* EXERCISE GOAL
Anywhere the string "orange" shows up in the listing below, copy the line it is in.

* MATERIAL FOR THIS TASK
[Start of Attachment]
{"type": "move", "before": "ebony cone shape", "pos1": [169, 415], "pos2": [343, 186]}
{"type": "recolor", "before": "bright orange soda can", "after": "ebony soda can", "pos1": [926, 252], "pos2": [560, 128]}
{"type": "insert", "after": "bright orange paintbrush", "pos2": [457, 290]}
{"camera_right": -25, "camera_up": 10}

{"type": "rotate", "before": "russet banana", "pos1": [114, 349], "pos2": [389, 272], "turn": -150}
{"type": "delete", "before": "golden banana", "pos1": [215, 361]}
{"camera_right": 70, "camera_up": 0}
[End of Attachment]
[Start of Attachment]
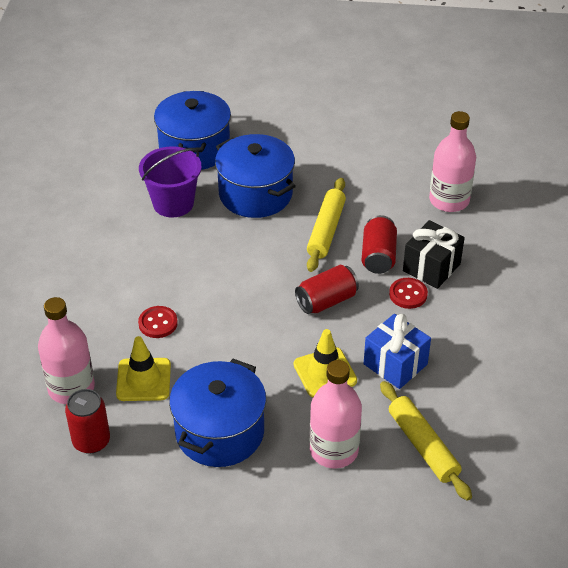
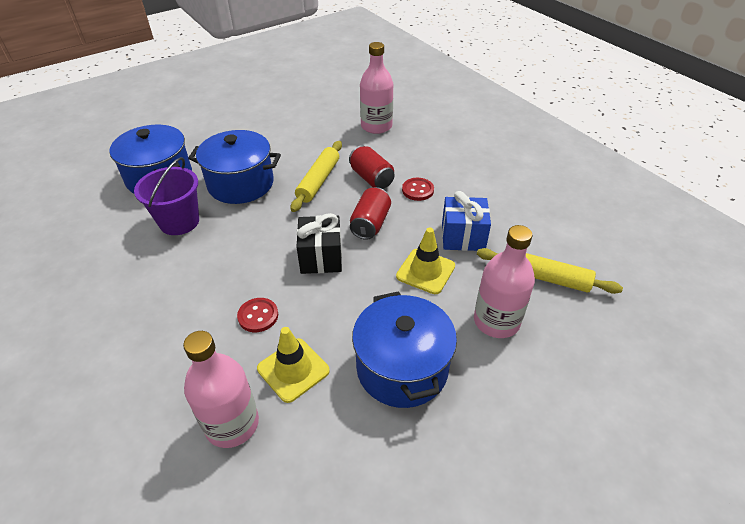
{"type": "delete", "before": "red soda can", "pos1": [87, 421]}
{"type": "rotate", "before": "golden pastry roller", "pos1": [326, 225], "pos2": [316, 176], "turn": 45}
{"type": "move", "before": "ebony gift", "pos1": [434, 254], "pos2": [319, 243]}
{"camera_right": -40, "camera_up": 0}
[End of Attachment]
* REPLY TO THE EXERCISE
{"type": "recolor", "before": "bright orange soda can", "after": "ebony soda can", "pos1": [926, 252], "pos2": [560, 128]}
{"type": "insert", "after": "bright orange paintbrush", "pos2": [457, 290]}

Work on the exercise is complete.